------ EXTRACTED MATERIAL

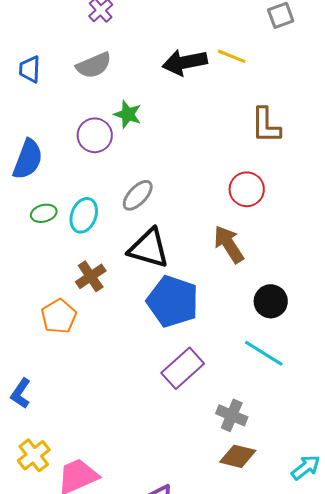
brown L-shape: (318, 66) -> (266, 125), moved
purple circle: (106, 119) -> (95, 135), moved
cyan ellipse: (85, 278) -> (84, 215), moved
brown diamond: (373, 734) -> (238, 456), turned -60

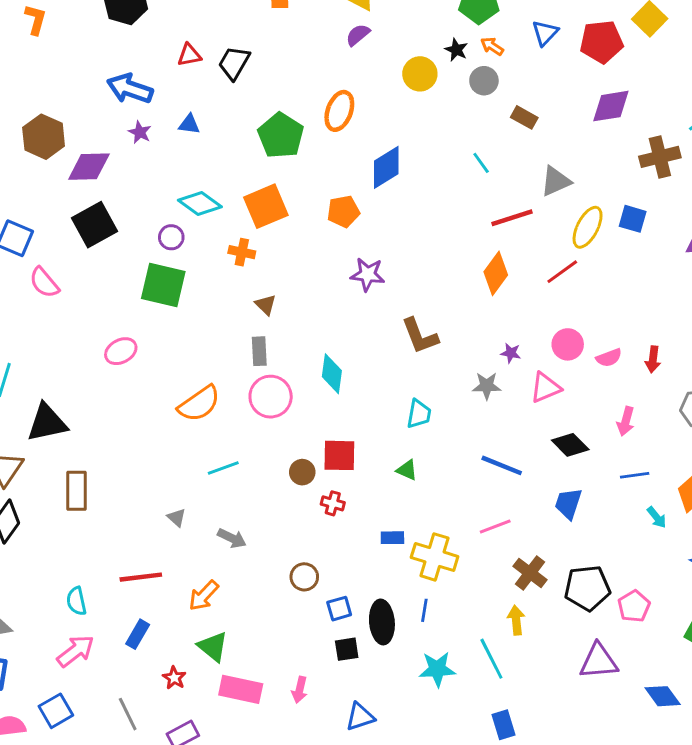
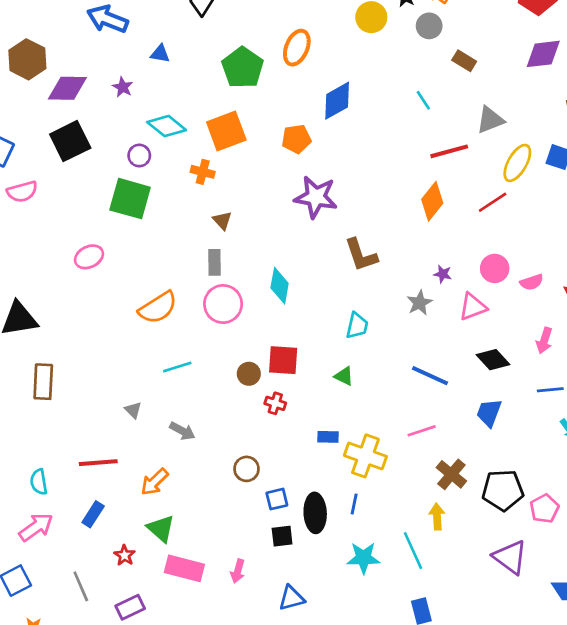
purple star: (140, 132) -> (123, 87), moved
purple star: (368, 274) -> (316, 197), size x1.4
pink semicircle: (44, 283) -> (22, 192), turned -68
gray star: (487, 386) -> (420, 303), turned -30
purple triangle: (599, 661) -> (510, 557), turned 39

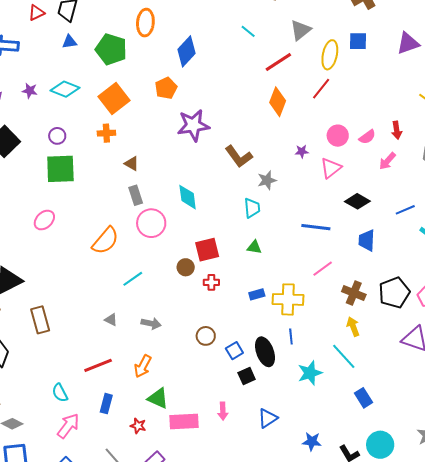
blue triangle: (160, 54) -> (70, 42), moved
cyan diamond: (167, 126) -> (65, 89), moved
gray star: (420, 303) -> (267, 180), moved, turned 30
pink arrow: (544, 340) -> (387, 161), moved, turned 42

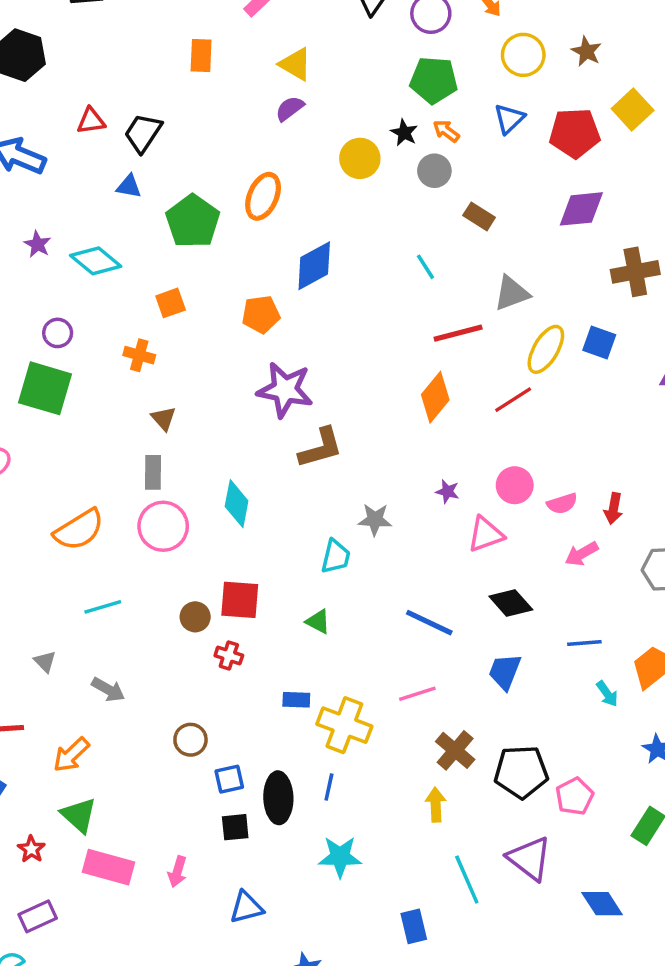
orange square: (114, 98) -> (171, 303), size x0.6
brown L-shape: (239, 156) -> (321, 448), moved, turned -88
cyan line: (344, 356) -> (467, 879), moved

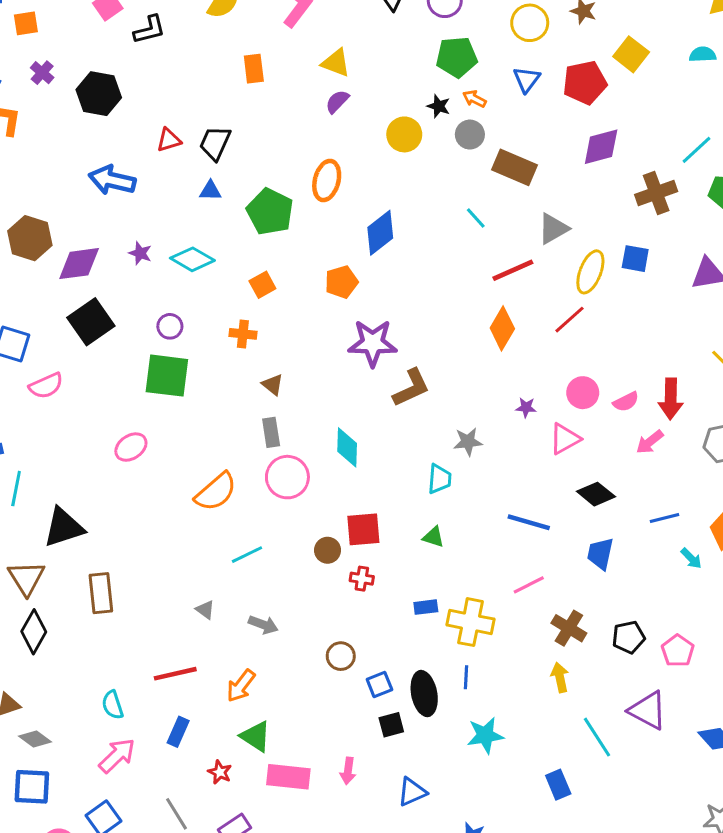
brown rectangle: (479, 216) -> (515, 167), size x1.6
red arrow: (614, 509) -> (671, 399), size x1.5
black pentagon: (521, 772) -> (629, 637), size x0.7

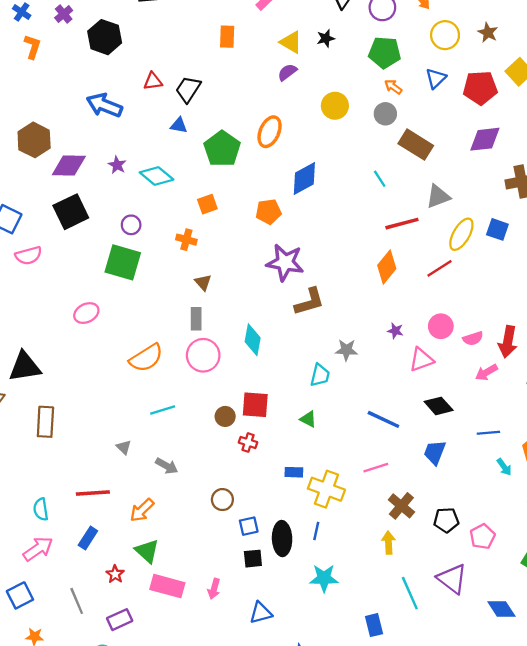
black star: (439, 106) -> (326, 38), moved, turned 30

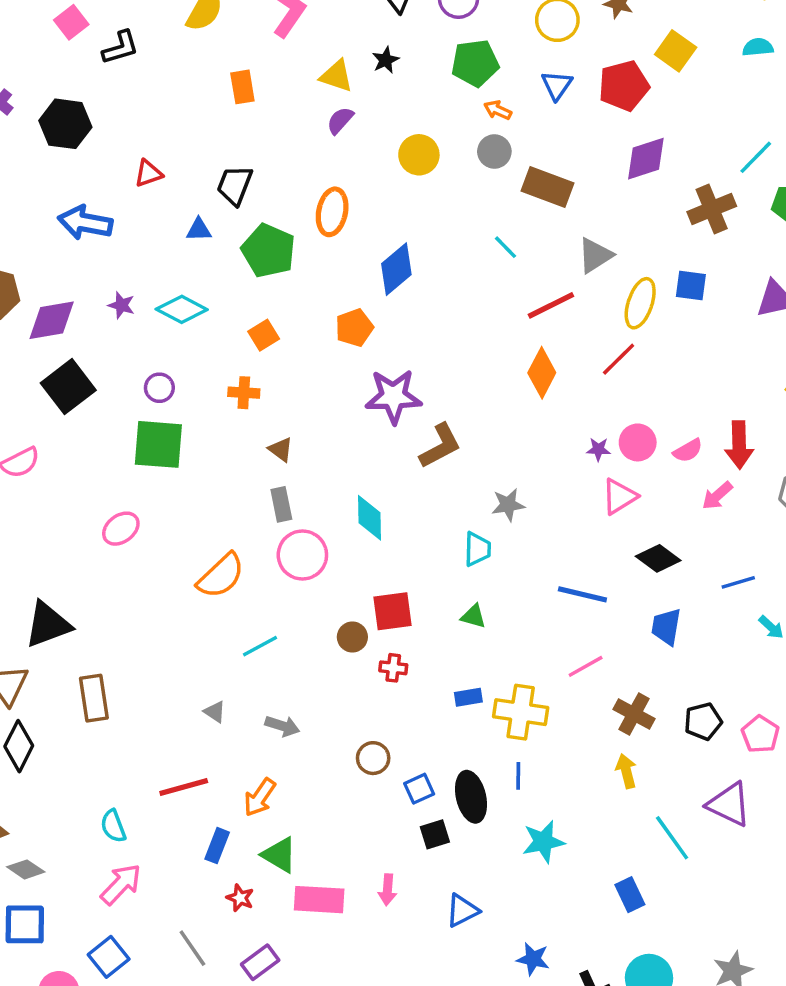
black trapezoid: (188, 89) -> (235, 185), moved
purple star: (395, 331) -> (598, 449), moved
blue rectangle: (88, 538) -> (217, 846), moved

------------

_TASK INSTRUCTIONS_.
None of the pictures should be carried over when the data above is transcribed exactly.

_FINAL ANSWER_.
brown L-shape: (318, 66) -> (266, 125), moved
purple circle: (106, 119) -> (95, 135), moved
cyan ellipse: (85, 278) -> (84, 215), moved
brown diamond: (373, 734) -> (238, 456), turned -60

purple star: (140, 132) -> (123, 87), moved
purple star: (368, 274) -> (316, 197), size x1.4
pink semicircle: (44, 283) -> (22, 192), turned -68
gray star: (487, 386) -> (420, 303), turned -30
purple triangle: (599, 661) -> (510, 557), turned 39

blue triangle: (160, 54) -> (70, 42), moved
cyan diamond: (167, 126) -> (65, 89), moved
gray star: (420, 303) -> (267, 180), moved, turned 30
pink arrow: (544, 340) -> (387, 161), moved, turned 42

orange square: (114, 98) -> (171, 303), size x0.6
brown L-shape: (239, 156) -> (321, 448), moved, turned -88
cyan line: (344, 356) -> (467, 879), moved

brown rectangle: (479, 216) -> (515, 167), size x1.6
red arrow: (614, 509) -> (671, 399), size x1.5
black pentagon: (521, 772) -> (629, 637), size x0.7

black star: (439, 106) -> (326, 38), moved, turned 30

black trapezoid: (188, 89) -> (235, 185), moved
purple star: (395, 331) -> (598, 449), moved
blue rectangle: (88, 538) -> (217, 846), moved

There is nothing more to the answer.